Return each line of the listing that contains the string "HAND".
SOURCE INFORMATION section start
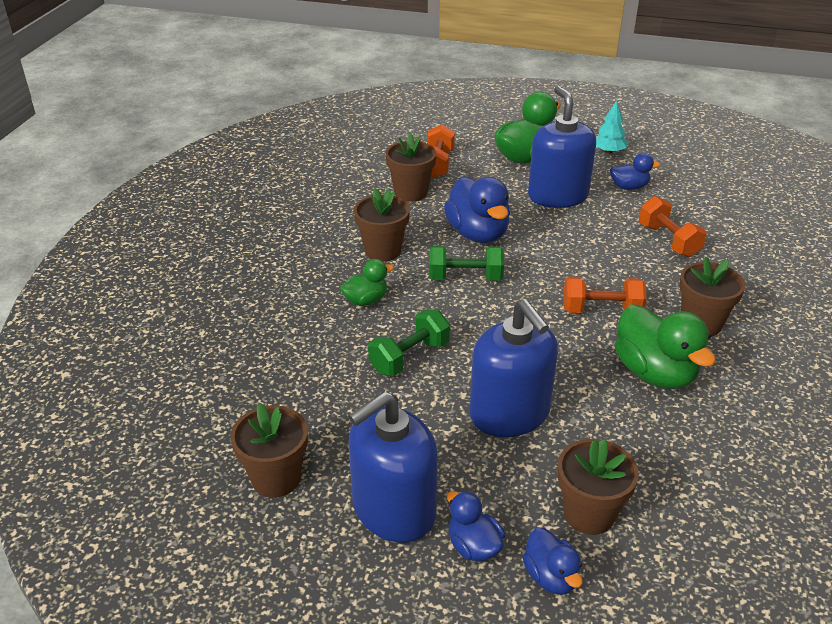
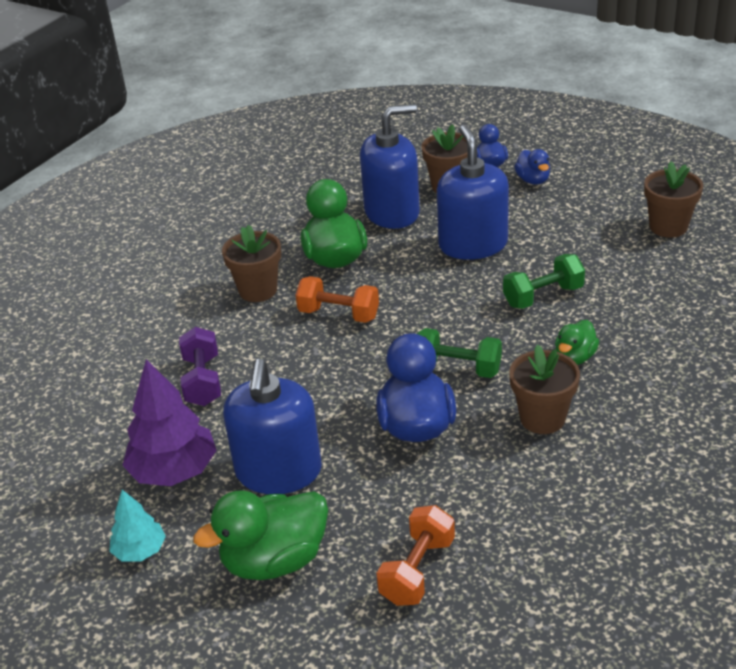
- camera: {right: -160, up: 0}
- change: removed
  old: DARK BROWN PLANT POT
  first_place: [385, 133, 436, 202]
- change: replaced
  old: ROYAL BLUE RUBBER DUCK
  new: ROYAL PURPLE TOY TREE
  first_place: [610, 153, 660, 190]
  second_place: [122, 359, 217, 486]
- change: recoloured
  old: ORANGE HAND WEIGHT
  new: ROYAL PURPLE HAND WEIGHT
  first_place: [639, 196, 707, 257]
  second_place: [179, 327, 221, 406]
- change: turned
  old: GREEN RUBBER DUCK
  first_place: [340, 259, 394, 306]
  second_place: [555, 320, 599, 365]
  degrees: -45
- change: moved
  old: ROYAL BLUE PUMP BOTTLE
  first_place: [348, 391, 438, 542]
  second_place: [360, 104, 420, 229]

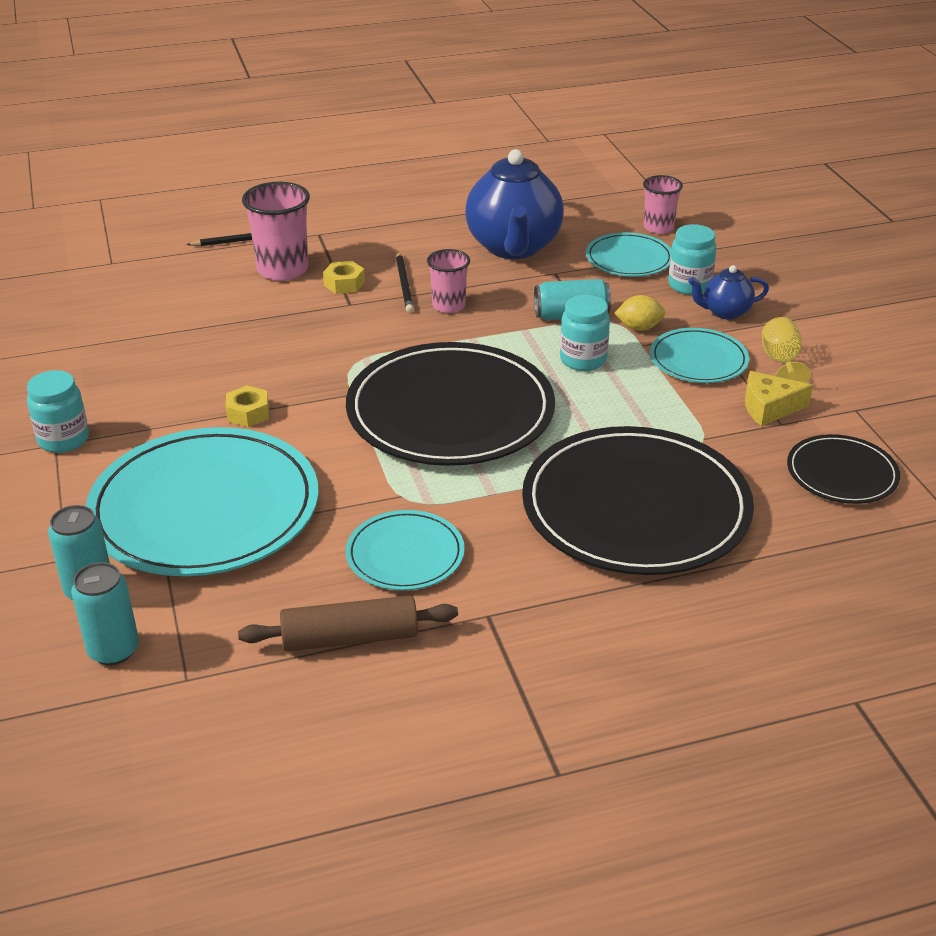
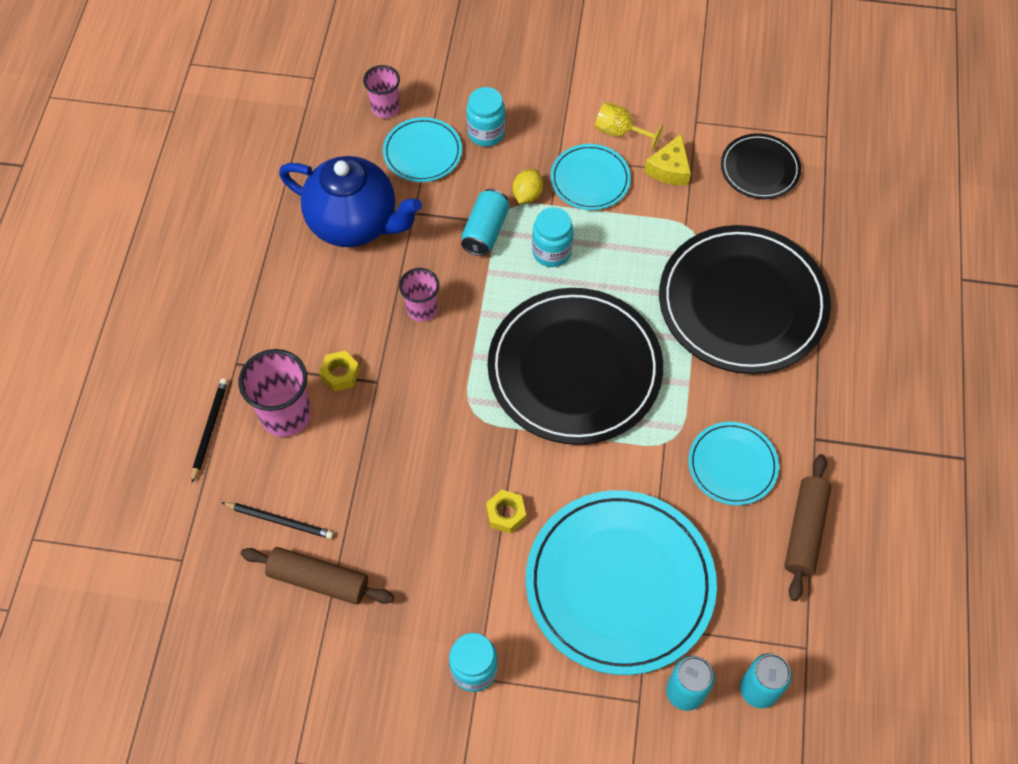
- camera: {right: -65, up: 25}
- change: moved
  old: EBONY LEAD PENCIL
  first_place: [396, 252, 414, 313]
  second_place: [221, 502, 334, 539]
- change: removed
  old: ROYAL BLUE TEA POT
  first_place: [688, 265, 769, 320]
- change: added
  new: DARK BROWN PASTRY ROLLER
  second_place: [241, 547, 394, 605]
SOURCE INFORMATION section end
◆ PROBLEM SOLUTION
  old: ORANGE HAND WEIGHT
  new: ROYAL PURPLE HAND WEIGHT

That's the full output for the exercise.